EXERCISE DATA |
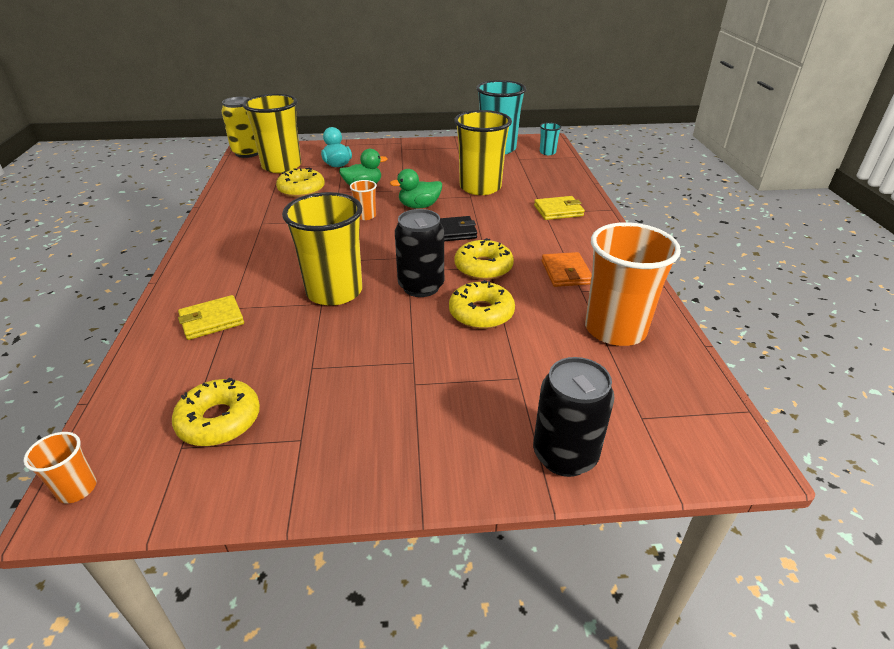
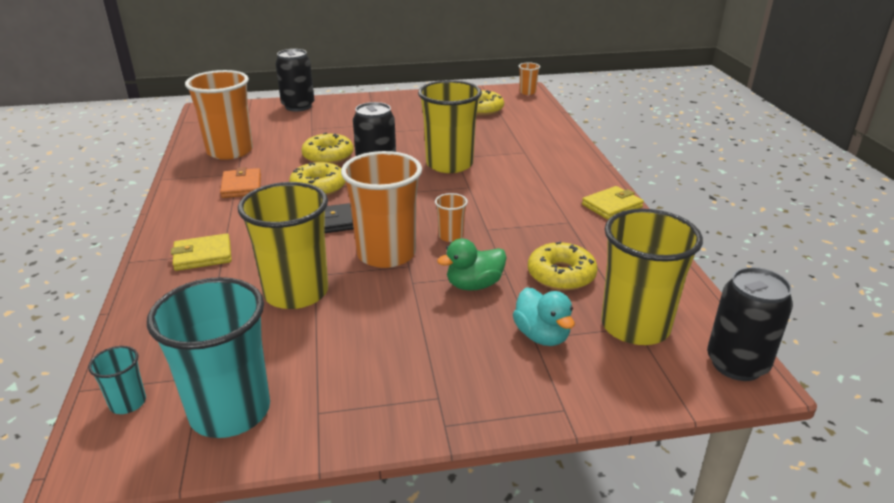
camera: 175 degrees right, 5 degrees down
(212, 320) = (531, 145): yellow wallet -> yellow wallet (612, 206)
(247, 153) = (737, 364): yellow can -> black can
(419, 206) = (386, 254): green duck -> orange cup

WORK ITEM |
Exclude every image and return the material above exactly.

RESPONSE FOR THIS EXERCISE |
camera: 175 degrees right, 5 degrees down
(212, 320) = (531, 145): yellow wallet -> yellow wallet (612, 206)
(247, 153) = (737, 364): yellow can -> black can
(419, 206) = (386, 254): green duck -> orange cup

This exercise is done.